▶ [SOURCE INFORMATION]

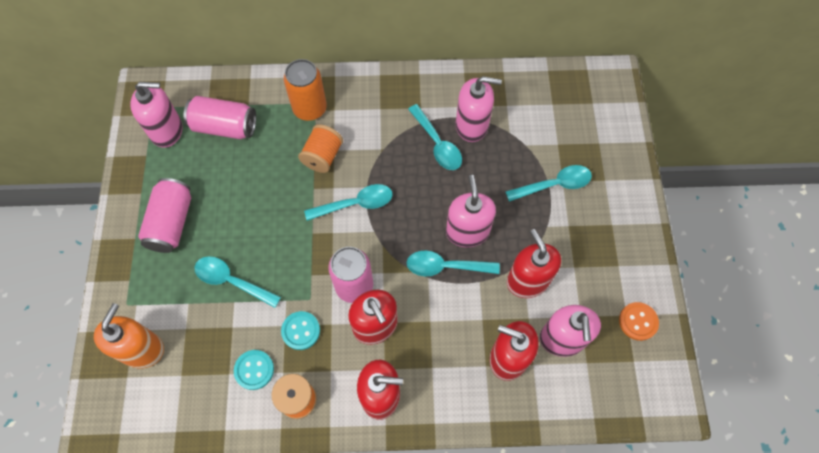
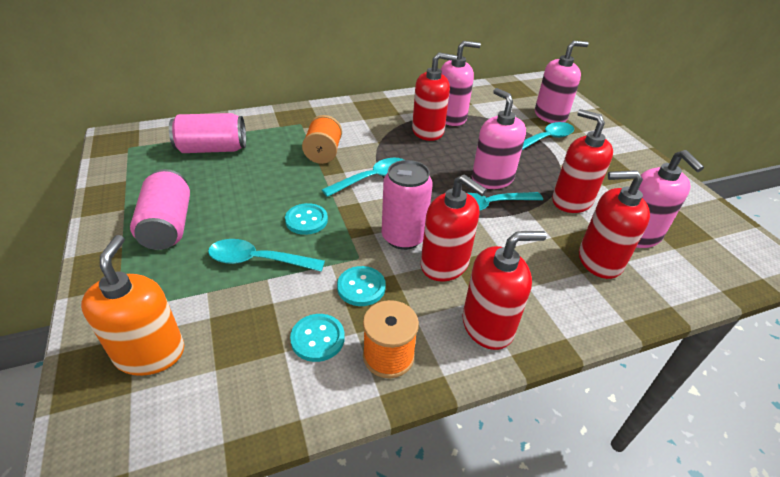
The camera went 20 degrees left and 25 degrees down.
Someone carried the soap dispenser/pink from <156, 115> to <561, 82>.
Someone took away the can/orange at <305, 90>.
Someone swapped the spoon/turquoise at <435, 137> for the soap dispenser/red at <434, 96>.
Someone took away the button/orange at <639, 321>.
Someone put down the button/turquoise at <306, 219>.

▶ [WHAT TO PRODUCE] From the records above, copy only the lines starting with the line that holds "Someone carried the" and going on through the line that holds "Someone swapped the", exactly as written.

▶ [PROBLEM SOLUTION]
Someone carried the soap dispenser/pink from <156, 115> to <561, 82>.
Someone took away the can/orange at <305, 90>.
Someone swapped the spoon/turquoise at <435, 137> for the soap dispenser/red at <434, 96>.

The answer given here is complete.